Start of Block
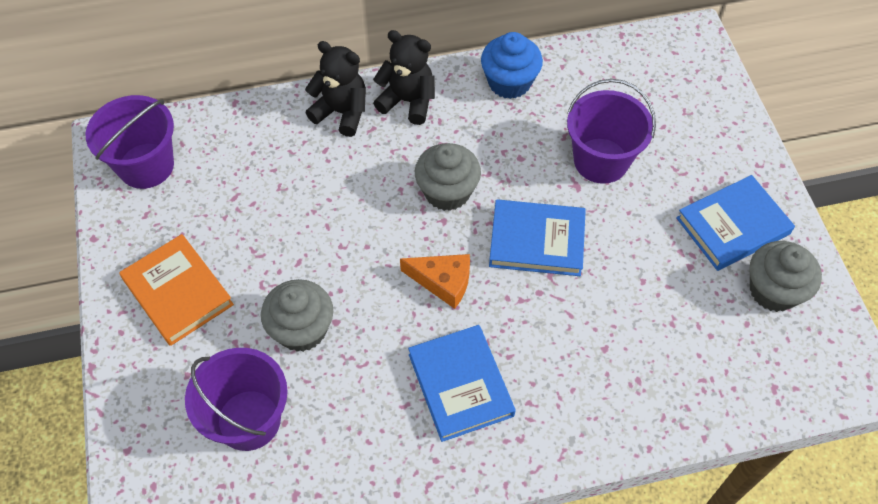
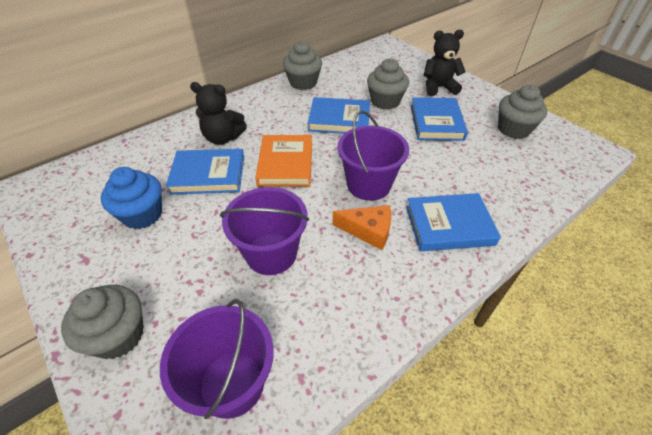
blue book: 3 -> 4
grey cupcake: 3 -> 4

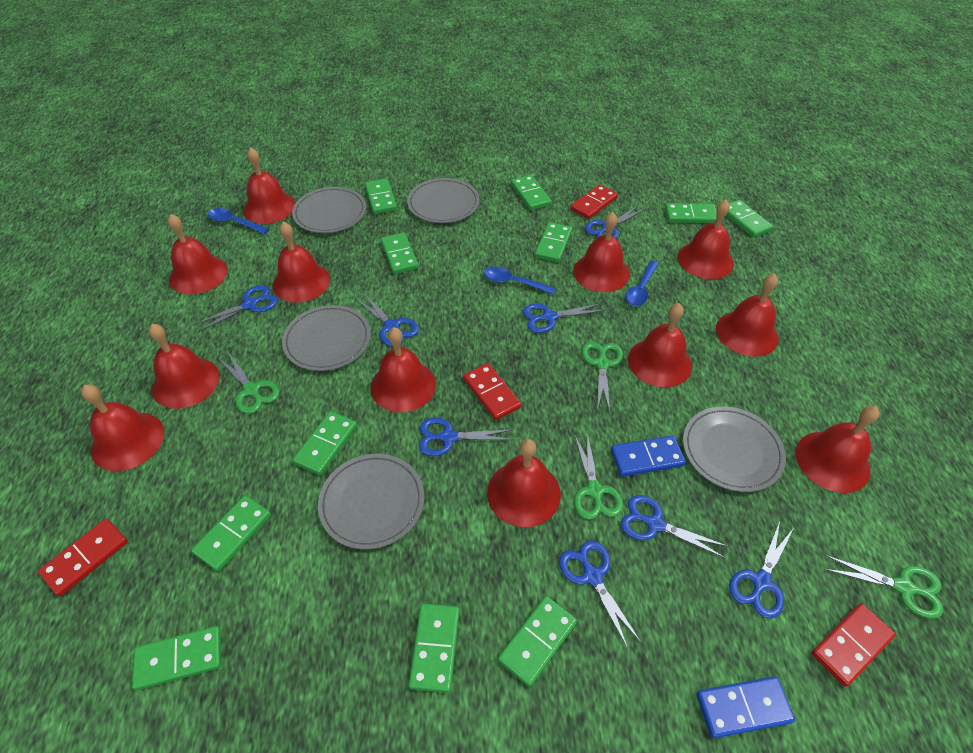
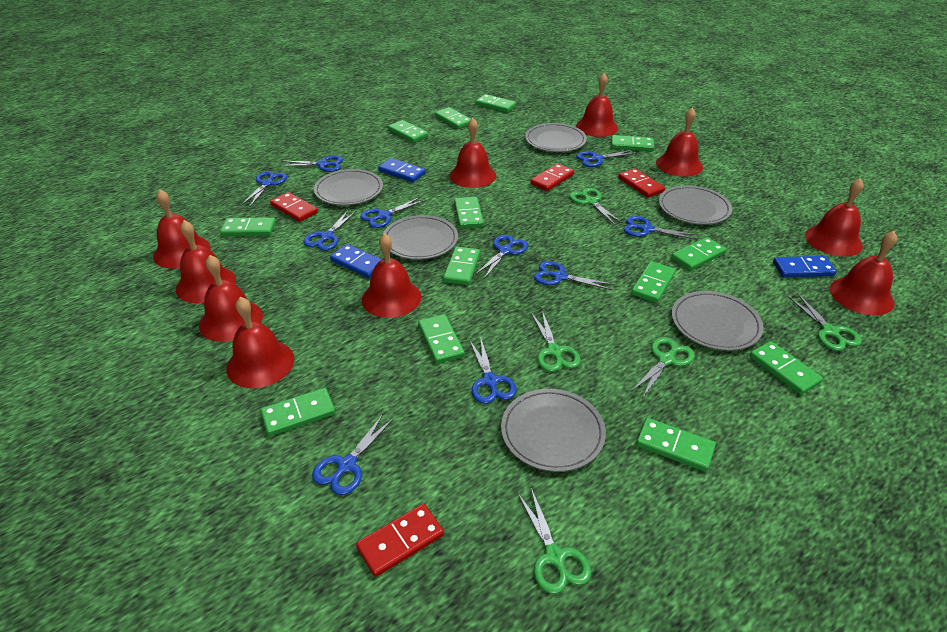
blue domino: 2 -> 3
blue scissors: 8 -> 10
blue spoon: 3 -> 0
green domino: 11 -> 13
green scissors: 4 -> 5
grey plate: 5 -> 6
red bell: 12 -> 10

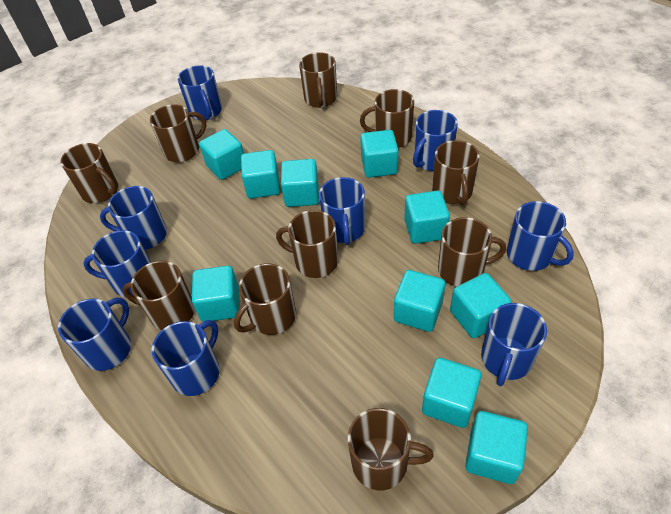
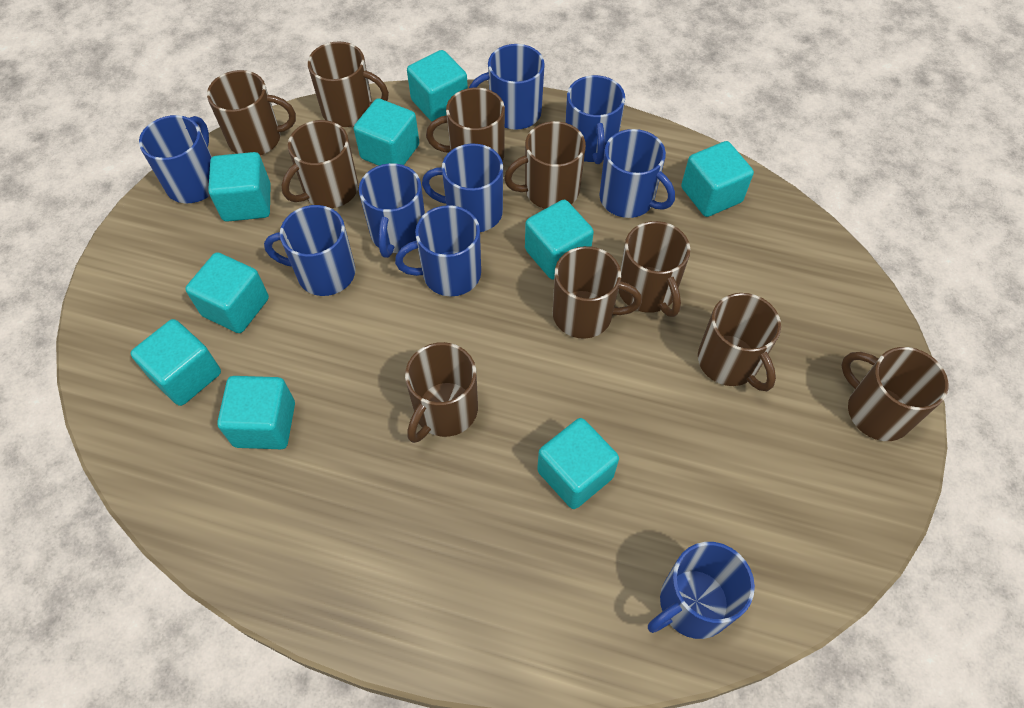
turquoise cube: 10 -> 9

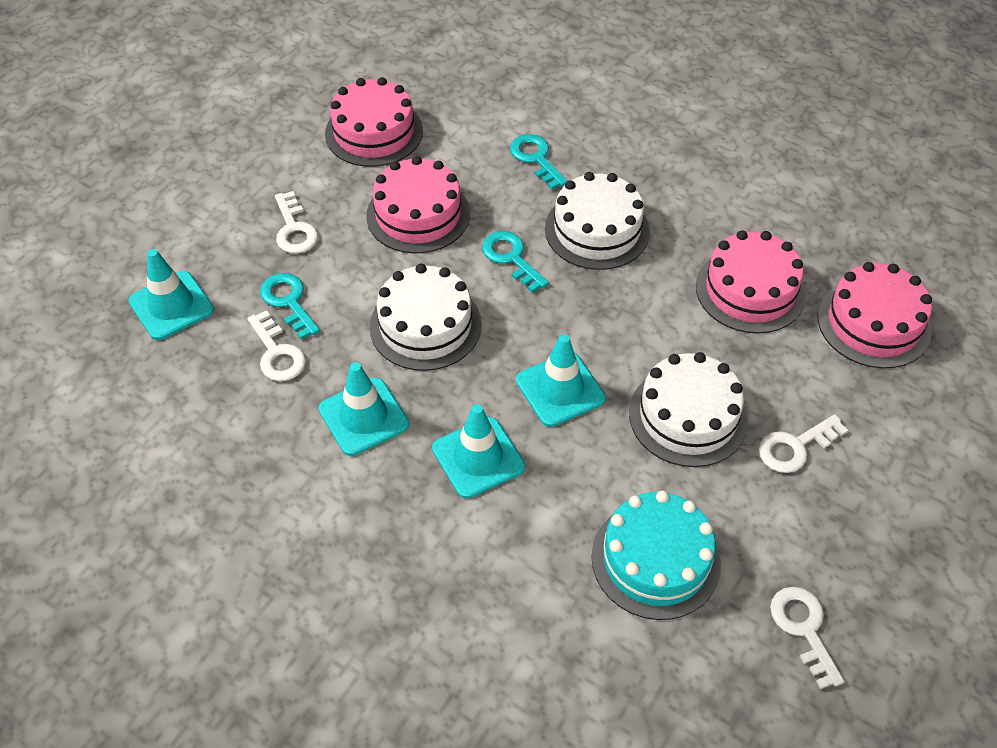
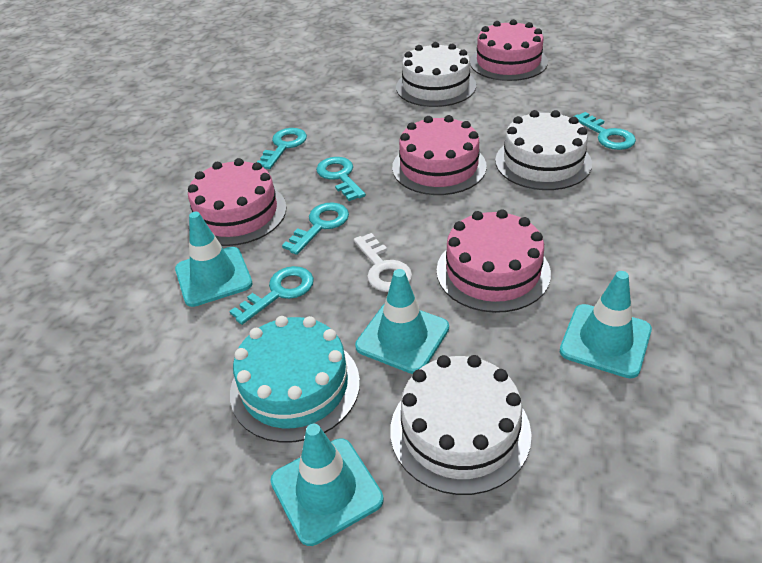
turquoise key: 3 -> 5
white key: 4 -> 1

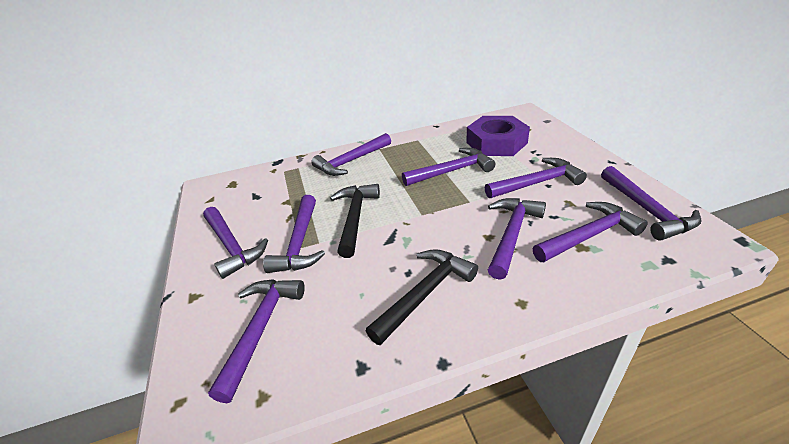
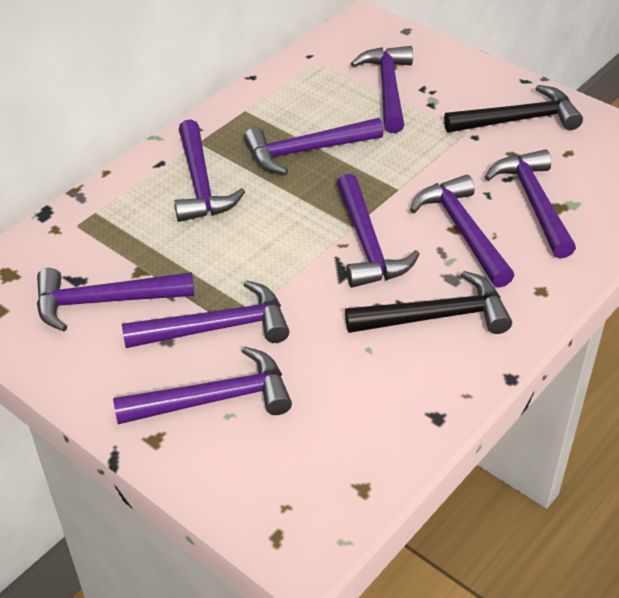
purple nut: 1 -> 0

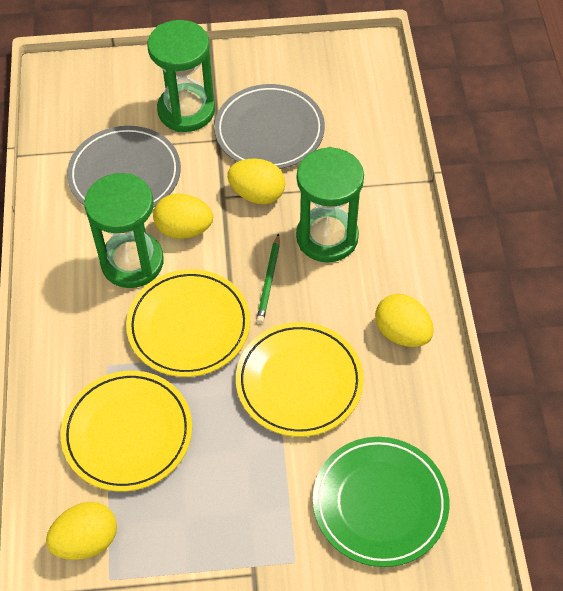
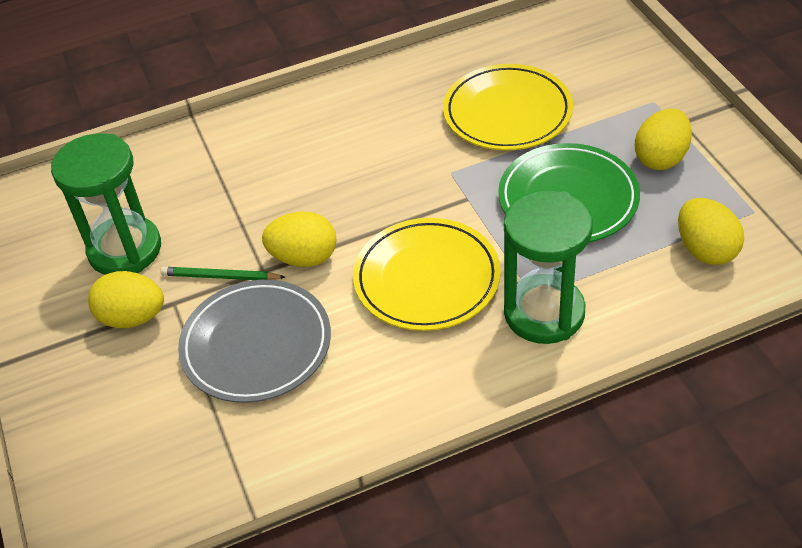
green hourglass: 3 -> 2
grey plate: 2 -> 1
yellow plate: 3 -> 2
End of Block
Leave every picture out and print exactly the lines from the one that contains "red bell: 12 -> 10" through the last line of the material above.

red bell: 12 -> 10

turquoise cube: 10 -> 9

turquoise key: 3 -> 5
white key: 4 -> 1

purple nut: 1 -> 0

green hourglass: 3 -> 2
grey plate: 2 -> 1
yellow plate: 3 -> 2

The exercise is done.